Written task: Every line below from the one with "[(329,37),(354,31),(351,17),(326,25),(329,37)]" through the one with "[(342,94),(359,88),(355,77),(338,83),(342,94)]" should be retyped exactly, both ends included; no other lines and no pictures.
[[ Information given, beginning ]]
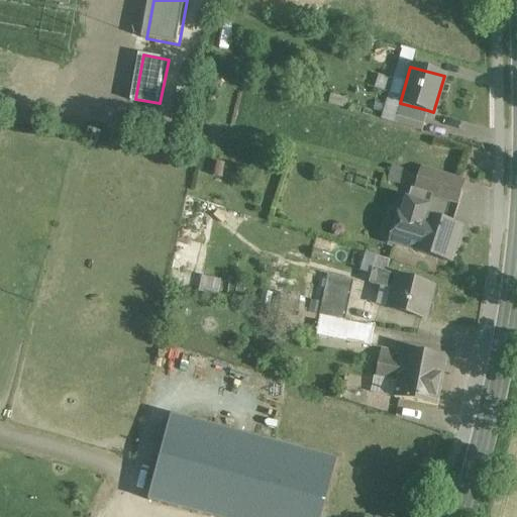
[(423,124),(427,110),(400,103),(396,117),(423,124)]
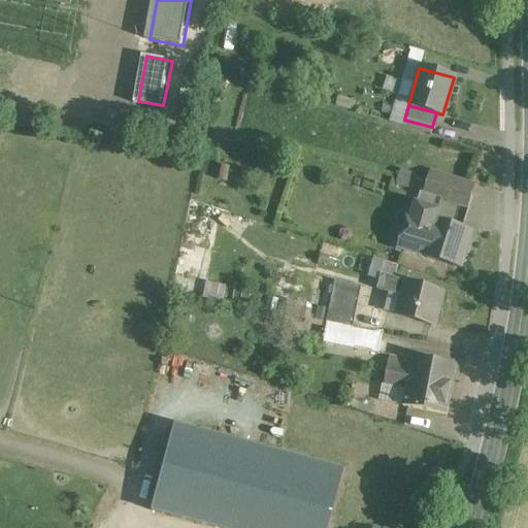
[(421,190),(466,204),(472,183),(427,169),(421,190)]
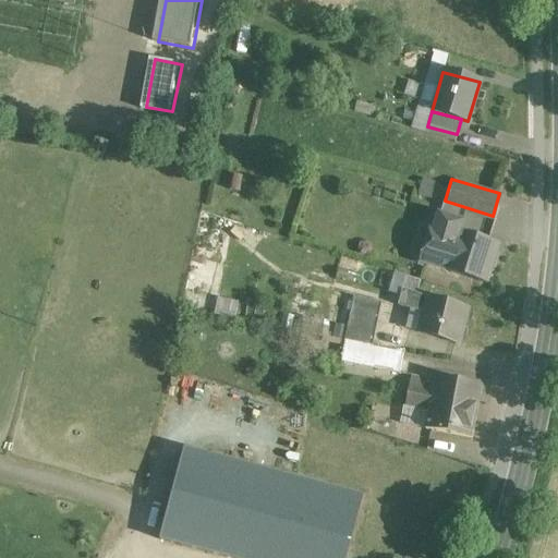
[(184,289),(207,294),(208,294),(209,294),(221,250),(229,219),(204,211),(203,213),(184,289)]
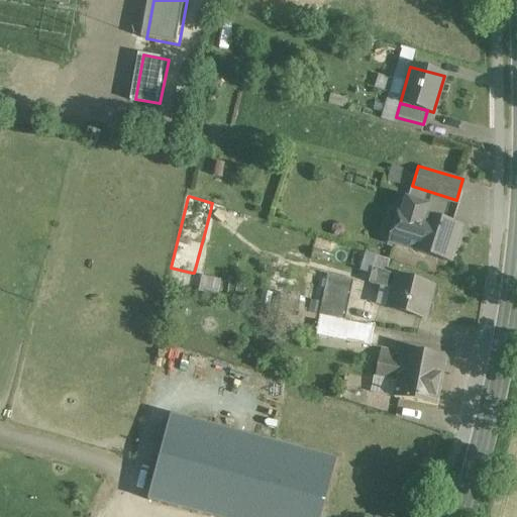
[(413,247),(449,259),(460,223),(424,212),(424,214),(397,206),(388,237),(414,246),(413,247)]
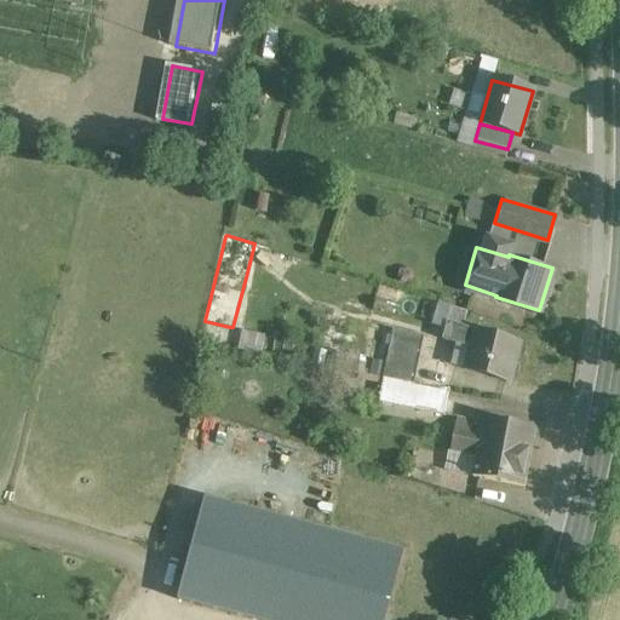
[(507,382),(511,367),(512,367),(520,343),(446,320),(441,337),(455,342),(454,349),(465,351),(460,367),(507,382)]
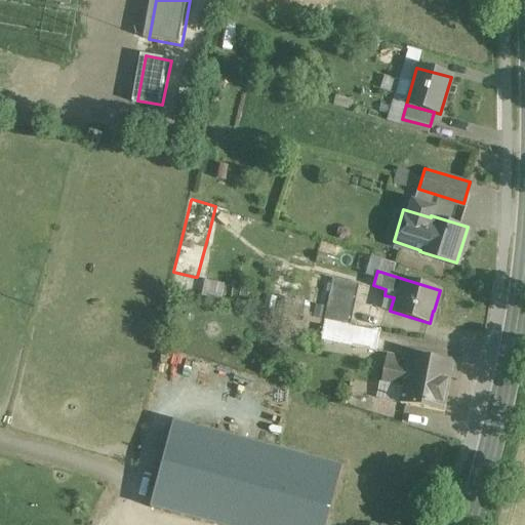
[(352,324),(355,312),(355,311),(360,284),(332,279),(323,318),(324,319),(352,324)]
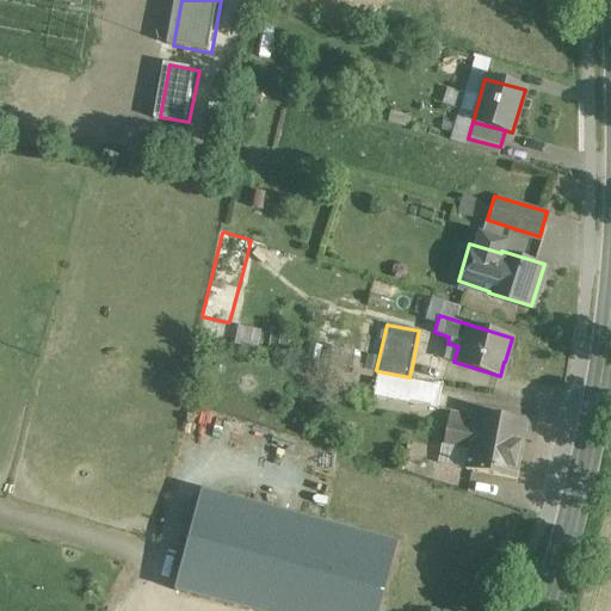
[(316,326),(314,340),(314,344),(331,347),(335,331),(316,326)]
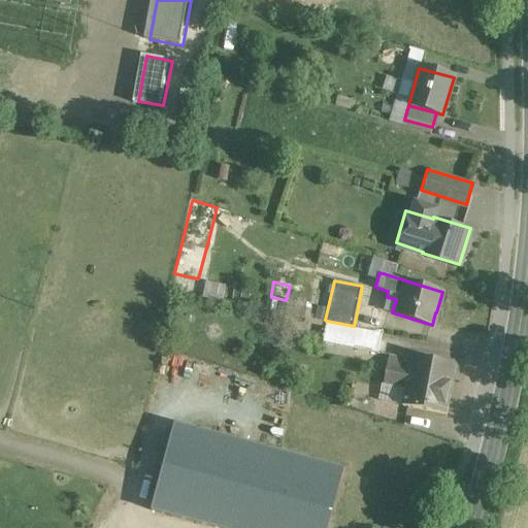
[(268,308),(285,311),(286,301),(271,297),(270,298),(268,308)]
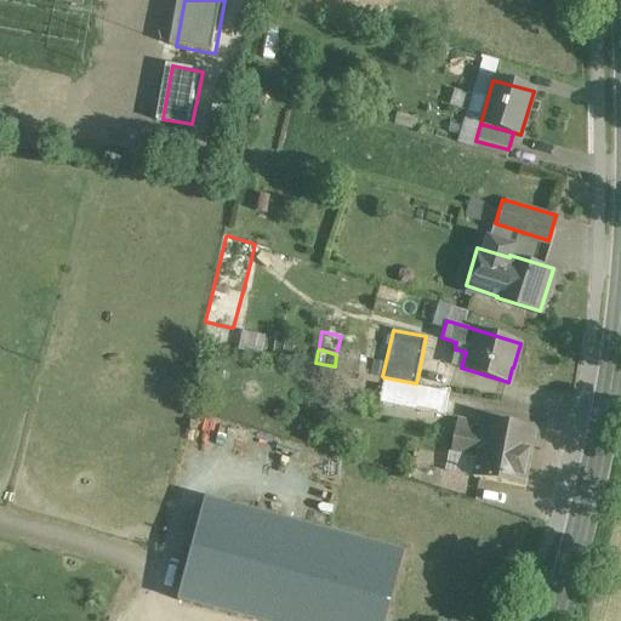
[(446,392),(429,389),(420,388),(415,414),(442,417),(443,417),(446,392)]
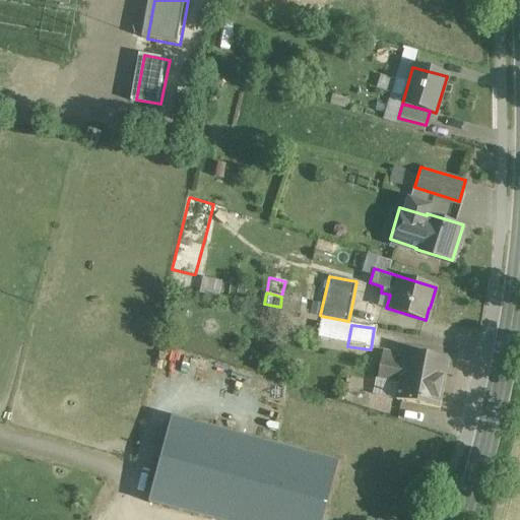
[(438,403),(447,355),(406,347),(405,351),(404,352),(382,347),(376,376),(377,376),(399,381),(396,396),(437,405),(438,403)]
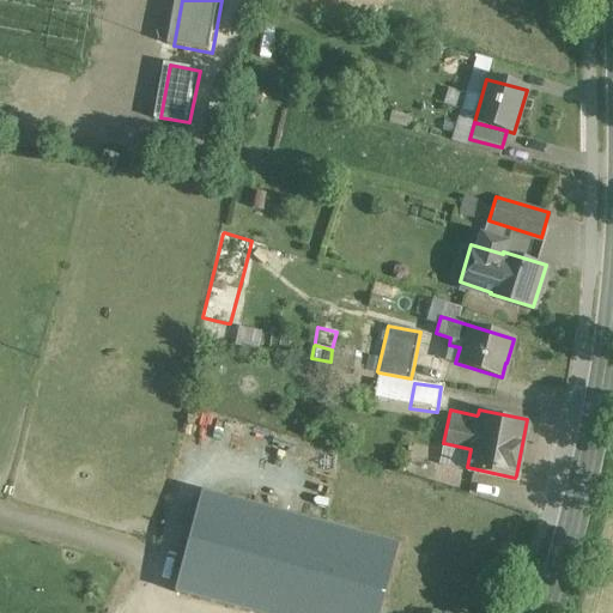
[(381,612),(400,547),(201,493),(174,595),(241,612),(381,612)]
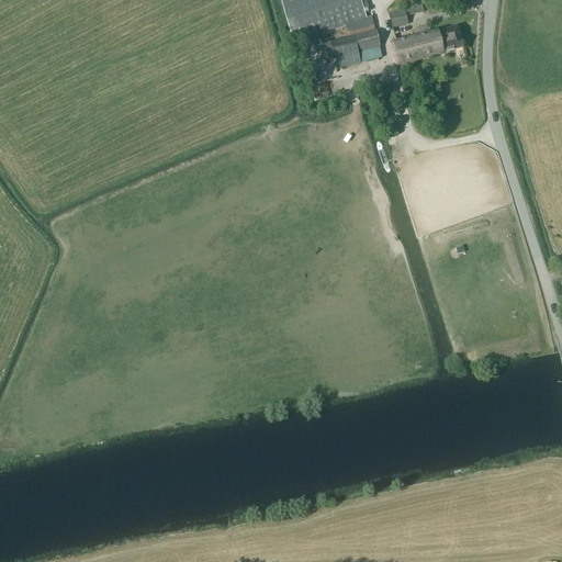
[(278,0),(292,43),(366,19),(363,10),(360,2),(359,0),(278,0)]
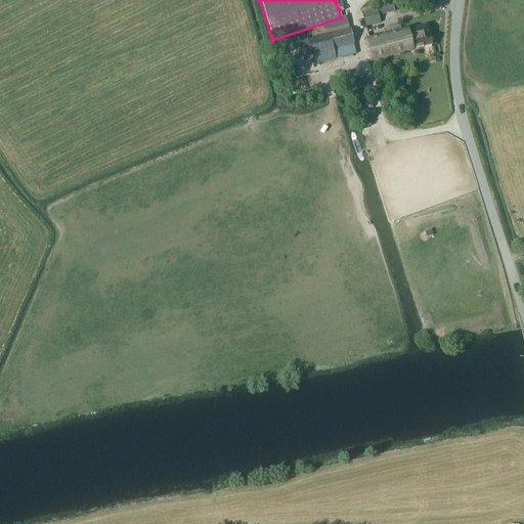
[(361,12),(365,27),(381,24),(377,8),(361,12)]
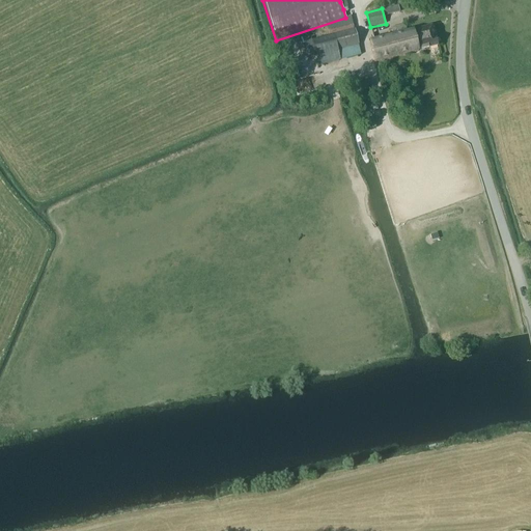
[(329,37),(354,31),(351,17),(326,25),(329,37)]
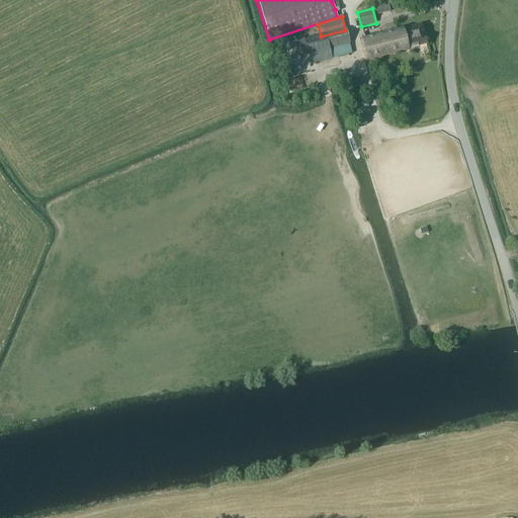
[(360,40),(365,61),(408,51),(408,50),(427,46),(425,36),(423,36),(421,25),(403,30),(360,40)]
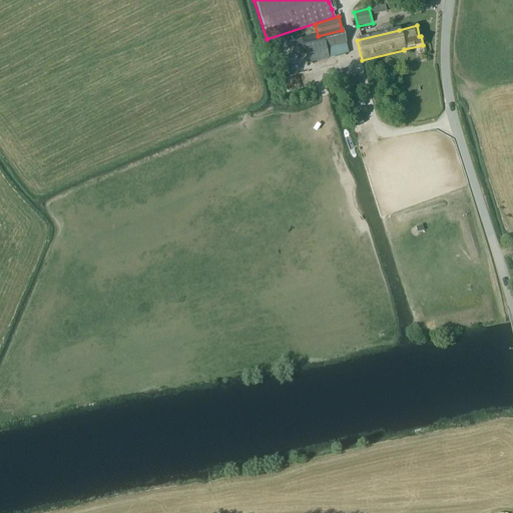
[(302,40),(308,64),(349,54),(343,29),(302,40)]
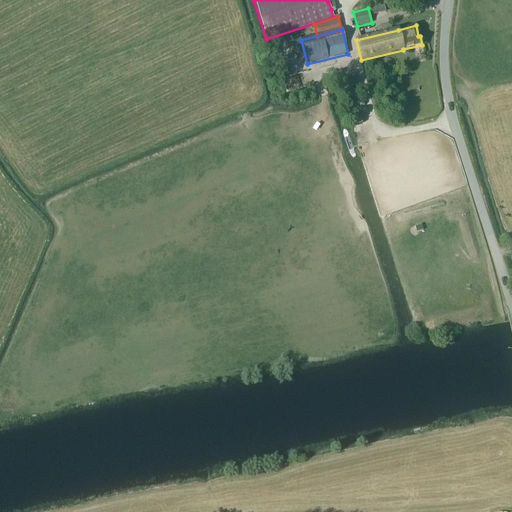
[(342,94),(359,88),(355,77),(338,83),(342,94)]
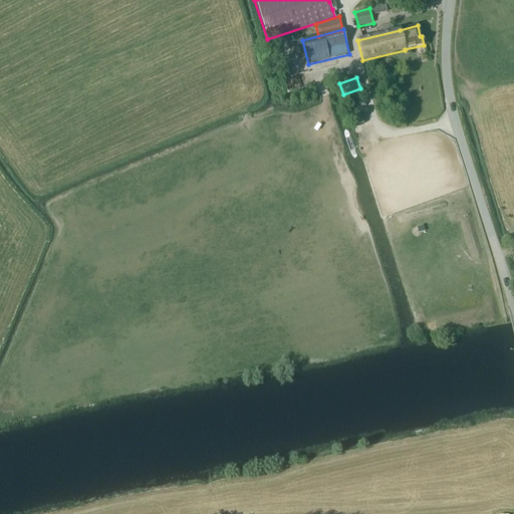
All buildings are outlined.
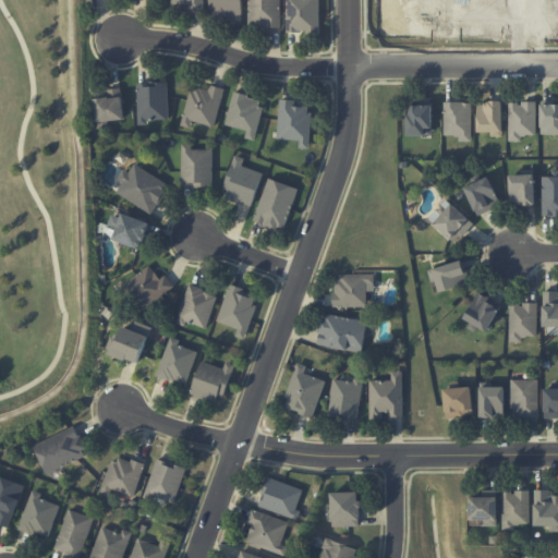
[(203,0),(170,0),(171,3),(189,3),(189,10),(203,10),(203,0)]
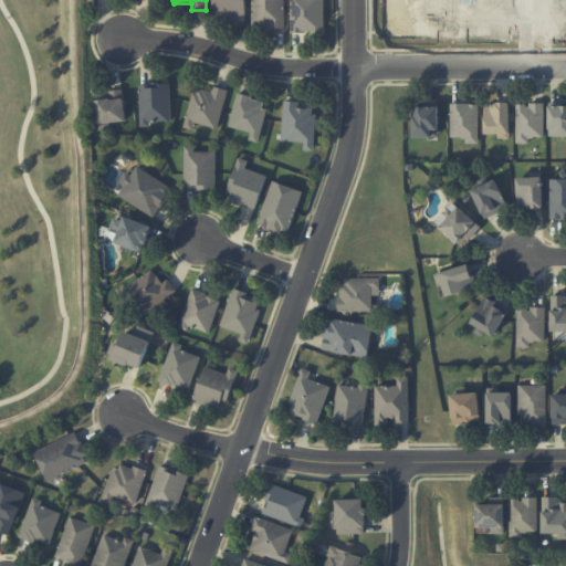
[(244,0),(212,0),(213,17),(245,17),(244,0)]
[[ Information given, end ]]
Completed exercise:
[(329,37),(354,31),(351,17),(326,25),(329,37)]
[(360,40),(365,61),(408,51),(408,50),(427,46),(425,36),(423,36),(421,25),(403,30),(360,40)]
[(302,40),(308,64),(349,54),(343,29),(302,40)]
[(342,94),(359,88),(355,77),(338,83),(342,94)]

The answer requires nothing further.